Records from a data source
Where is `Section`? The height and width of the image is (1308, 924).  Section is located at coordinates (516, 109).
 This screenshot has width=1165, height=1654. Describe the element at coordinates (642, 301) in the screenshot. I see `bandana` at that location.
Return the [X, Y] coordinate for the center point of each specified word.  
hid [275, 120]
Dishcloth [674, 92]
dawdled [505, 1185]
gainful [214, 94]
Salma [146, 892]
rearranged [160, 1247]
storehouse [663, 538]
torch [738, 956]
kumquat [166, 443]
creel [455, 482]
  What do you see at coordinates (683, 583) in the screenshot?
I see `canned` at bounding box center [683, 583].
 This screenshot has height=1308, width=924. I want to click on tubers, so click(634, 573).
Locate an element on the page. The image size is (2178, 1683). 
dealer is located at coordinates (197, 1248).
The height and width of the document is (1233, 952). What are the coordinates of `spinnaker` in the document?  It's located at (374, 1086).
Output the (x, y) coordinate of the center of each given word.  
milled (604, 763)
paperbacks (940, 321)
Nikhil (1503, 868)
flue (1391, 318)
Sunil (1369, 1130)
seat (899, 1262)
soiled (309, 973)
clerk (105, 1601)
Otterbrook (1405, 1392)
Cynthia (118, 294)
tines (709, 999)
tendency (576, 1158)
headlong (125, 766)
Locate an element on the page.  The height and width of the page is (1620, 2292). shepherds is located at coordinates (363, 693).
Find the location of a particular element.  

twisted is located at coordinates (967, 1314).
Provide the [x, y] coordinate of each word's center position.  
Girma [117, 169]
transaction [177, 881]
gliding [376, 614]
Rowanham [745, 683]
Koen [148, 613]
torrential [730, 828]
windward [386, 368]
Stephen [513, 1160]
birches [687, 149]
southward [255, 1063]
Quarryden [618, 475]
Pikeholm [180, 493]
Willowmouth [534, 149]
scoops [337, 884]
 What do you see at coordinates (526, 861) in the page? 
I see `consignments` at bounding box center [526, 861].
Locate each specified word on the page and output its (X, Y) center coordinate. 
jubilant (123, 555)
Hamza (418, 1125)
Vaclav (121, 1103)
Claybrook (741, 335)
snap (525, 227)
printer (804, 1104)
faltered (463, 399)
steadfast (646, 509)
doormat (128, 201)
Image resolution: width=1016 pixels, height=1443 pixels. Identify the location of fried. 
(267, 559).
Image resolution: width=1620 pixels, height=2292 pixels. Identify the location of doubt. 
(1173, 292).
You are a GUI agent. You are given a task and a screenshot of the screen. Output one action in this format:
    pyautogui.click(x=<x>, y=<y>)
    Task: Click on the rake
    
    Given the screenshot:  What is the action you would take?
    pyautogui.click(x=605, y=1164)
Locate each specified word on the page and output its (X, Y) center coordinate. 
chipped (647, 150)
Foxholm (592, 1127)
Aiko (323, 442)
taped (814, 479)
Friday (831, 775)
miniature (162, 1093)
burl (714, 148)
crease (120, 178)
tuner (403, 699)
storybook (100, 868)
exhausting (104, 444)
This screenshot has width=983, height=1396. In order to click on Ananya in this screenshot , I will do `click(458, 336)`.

TASK BRIEF >> Convert the lines above, starting at the one containing "soiled (309, 973)" and ending at the one containing "torrential [730, 828]", into a numbered list with blank lines omitted.

RESULT OF THIS EXERCISE >>
1. soiled (309, 973)
2. clerk (105, 1601)
3. Otterbrook (1405, 1392)
4. Cynthia (118, 294)
5. tines (709, 999)
6. tendency (576, 1158)
7. headlong (125, 766)
8. Locate an element on the page.  The height and width of the page is (1620, 2292). shepherds is located at coordinates (363, 693).
9. Find the location of a particular element.  
10. twisted is located at coordinates (967, 1314).
11. Provide the [x, y] coordinate of each word's center position.  
12. Girma [117, 169]
13. transaction [177, 881]
14. gliding [376, 614]
15. Rowanham [745, 683]
16. Koen [148, 613]
17. torrential [730, 828]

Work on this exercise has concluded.